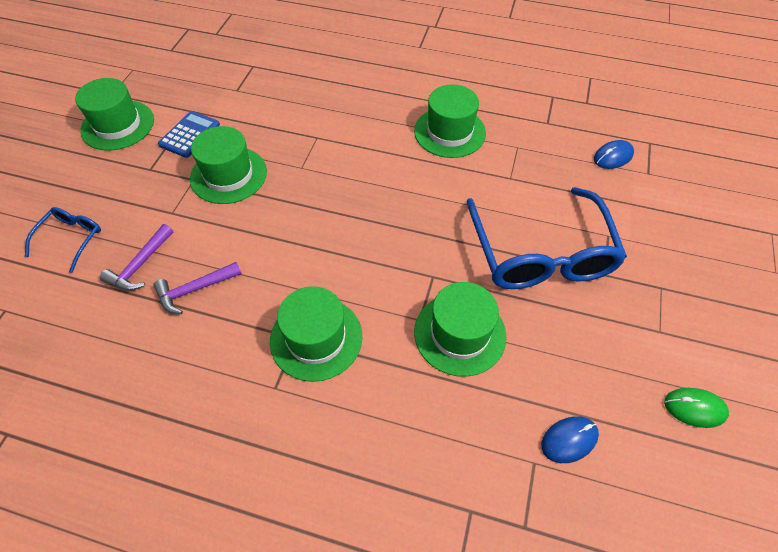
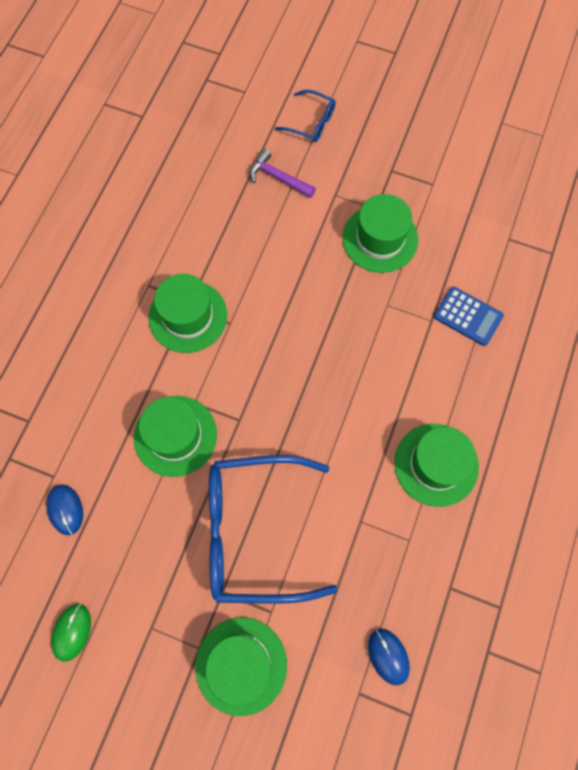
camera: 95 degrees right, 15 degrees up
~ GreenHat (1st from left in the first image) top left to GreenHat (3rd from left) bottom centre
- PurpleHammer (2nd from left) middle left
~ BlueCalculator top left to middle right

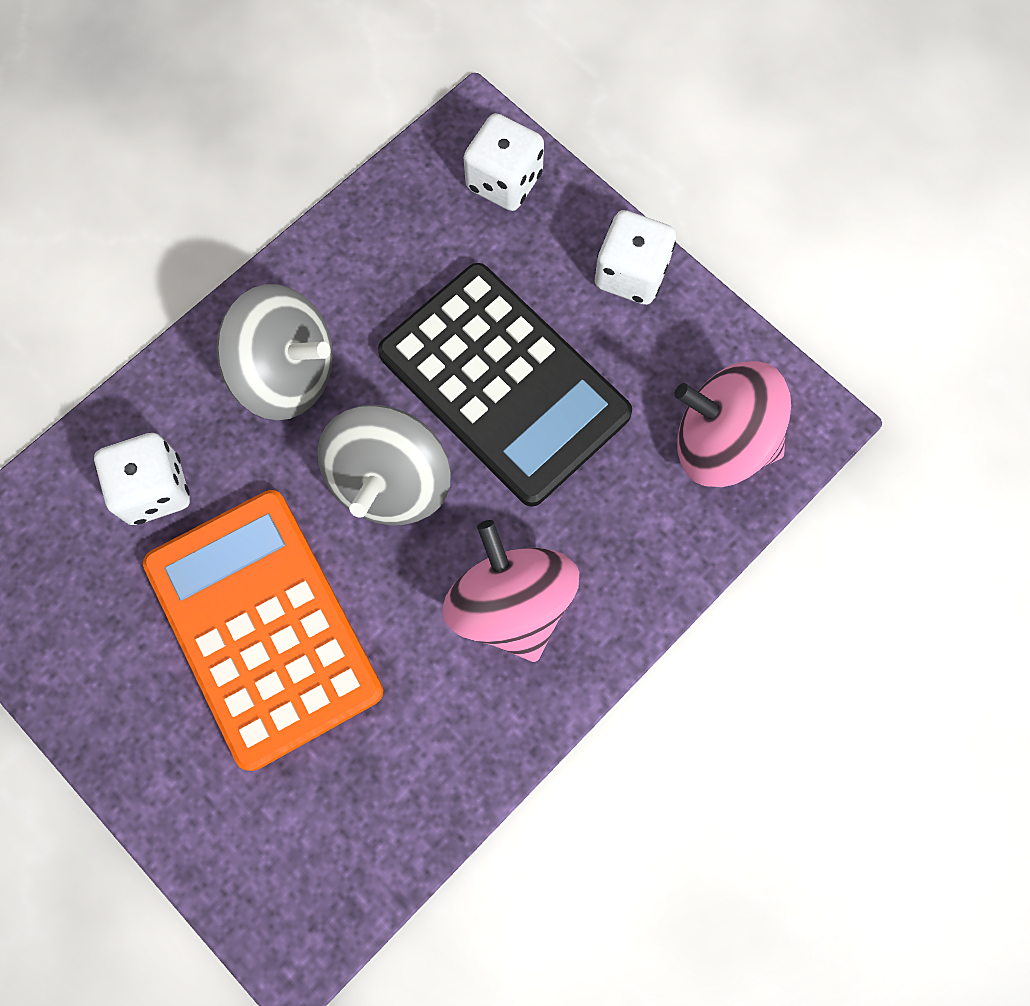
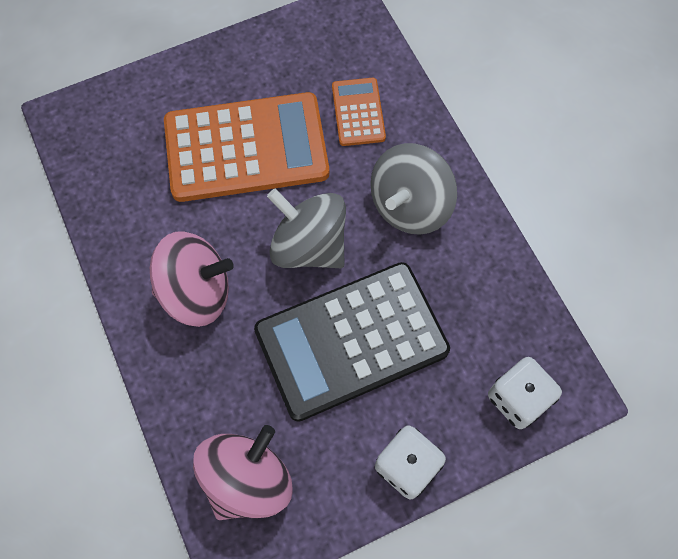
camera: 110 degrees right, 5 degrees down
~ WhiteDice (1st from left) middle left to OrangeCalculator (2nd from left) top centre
__________________________________________________
→ **DIRECTIONS**:
Exclude the pictures. Write out the remaining data exactly.

→ **TASK RESPONSE**:
camera: 95 degrees right, 15 degrees up
~ GreenHat (1st from left in the first image) top left to GreenHat (3rd from left) bottom centre
- PurpleHammer (2nd from left) middle left
~ BlueCalculator top left to middle right

camera: 110 degrees right, 5 degrees down
~ WhiteDice (1st from left) middle left to OrangeCalculator (2nd from left) top centre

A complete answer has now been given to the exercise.